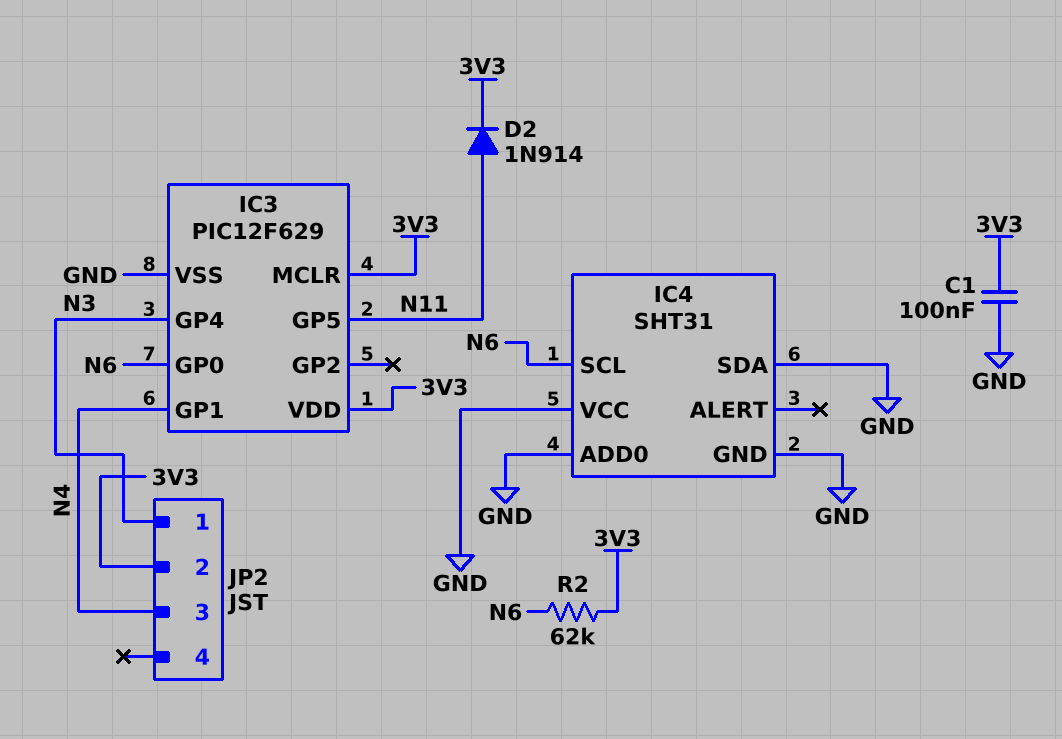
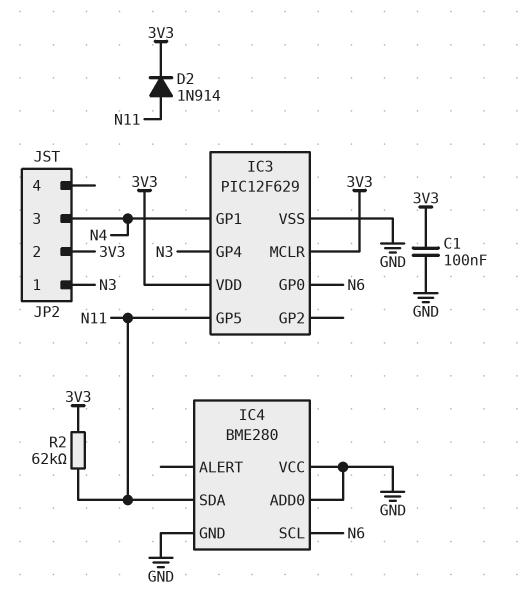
IC4: SHT31 -> BME280
IC4 pin SDA: GND -> N11
R2: 62k (3V3, N6) -> 62k (3V3, N11)

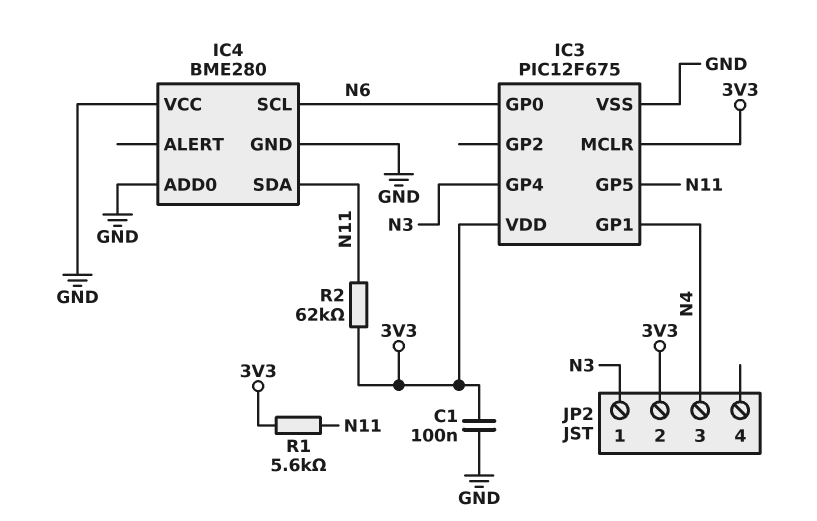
D2: diode 1N914 (A N11, K 3V3) -> none
IC3: PIC12F629 -> PIC12F675
R1: none -> 5.6k (3V3, N11)

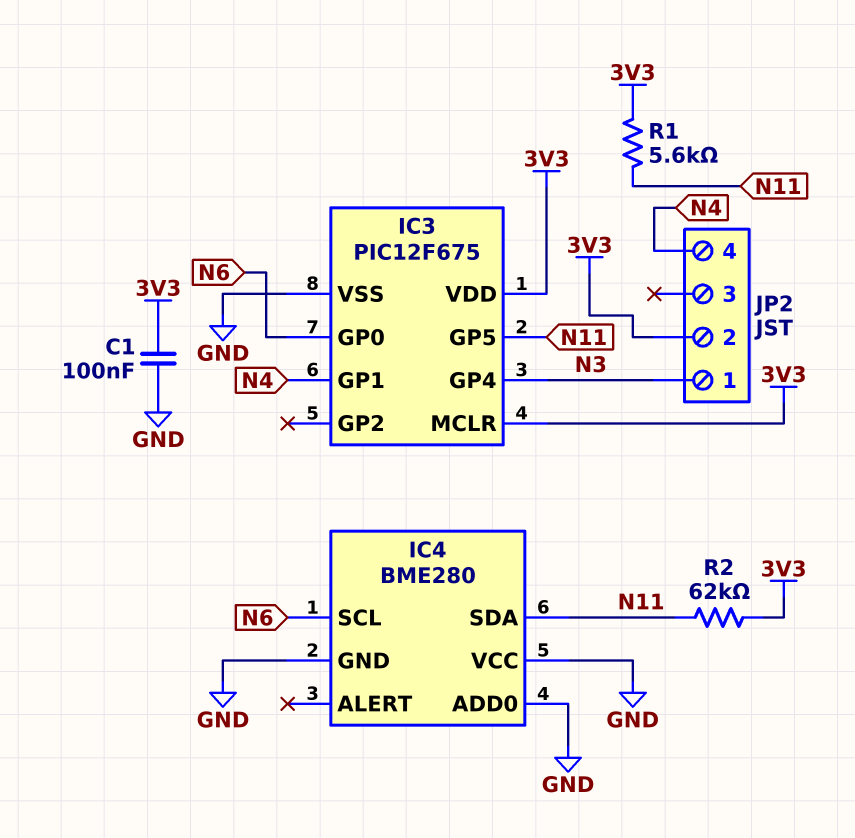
JP2 pin 3: N4 -> none
JP2 pin 4: none -> N4

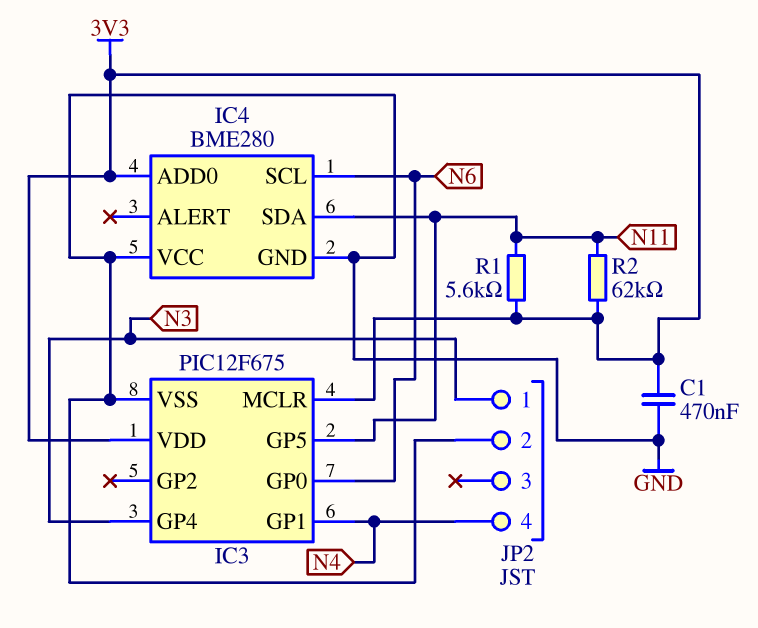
C1: 100nF (3V3, GND) -> 470nF (3V3, GND)
IC4 pin ADD0: GND -> 3V3
JP2 pin 2: 3V3 -> GND

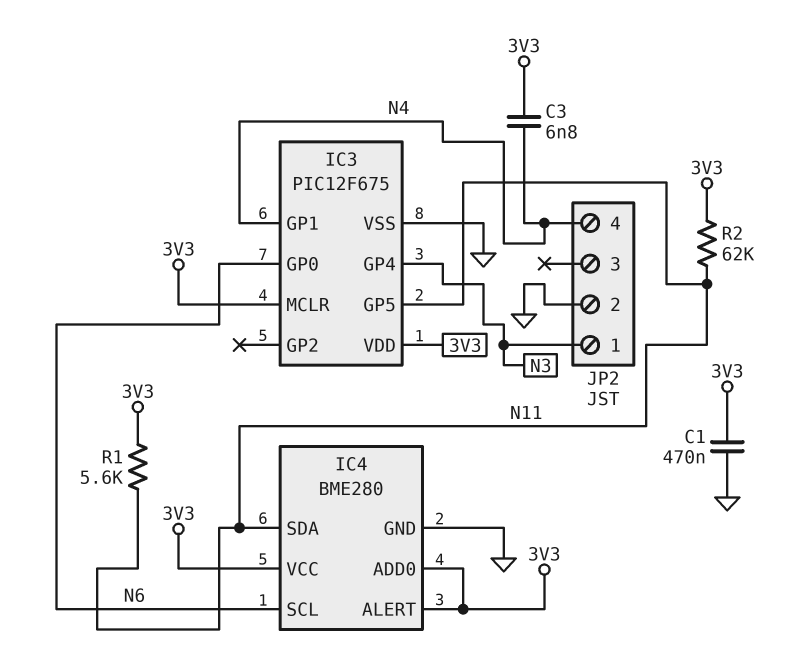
C3: none -> 6.8nF (3V3, N4)
IC4 pin ALERT: none -> 3V3
IC4 pin VCC: GND -> 3V3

**Work order**
All of the listing is to be written out exactly, with the pictures left out.

**Exercise response**
IC4: SHT31 -> BME280
IC4 pin SDA: GND -> N11
R2: 62k (3V3, N6) -> 62k (3V3, N11)

D2: diode 1N914 (A N11, K 3V3) -> none
IC3: PIC12F629 -> PIC12F675
R1: none -> 5.6k (3V3, N11)

JP2 pin 3: N4 -> none
JP2 pin 4: none -> N4

C1: 100nF (3V3, GND) -> 470nF (3V3, GND)
IC4 pin ADD0: GND -> 3V3
JP2 pin 2: 3V3 -> GND

C3: none -> 6.8nF (3V3, N4)
IC4 pin ALERT: none -> 3V3
IC4 pin VCC: GND -> 3V3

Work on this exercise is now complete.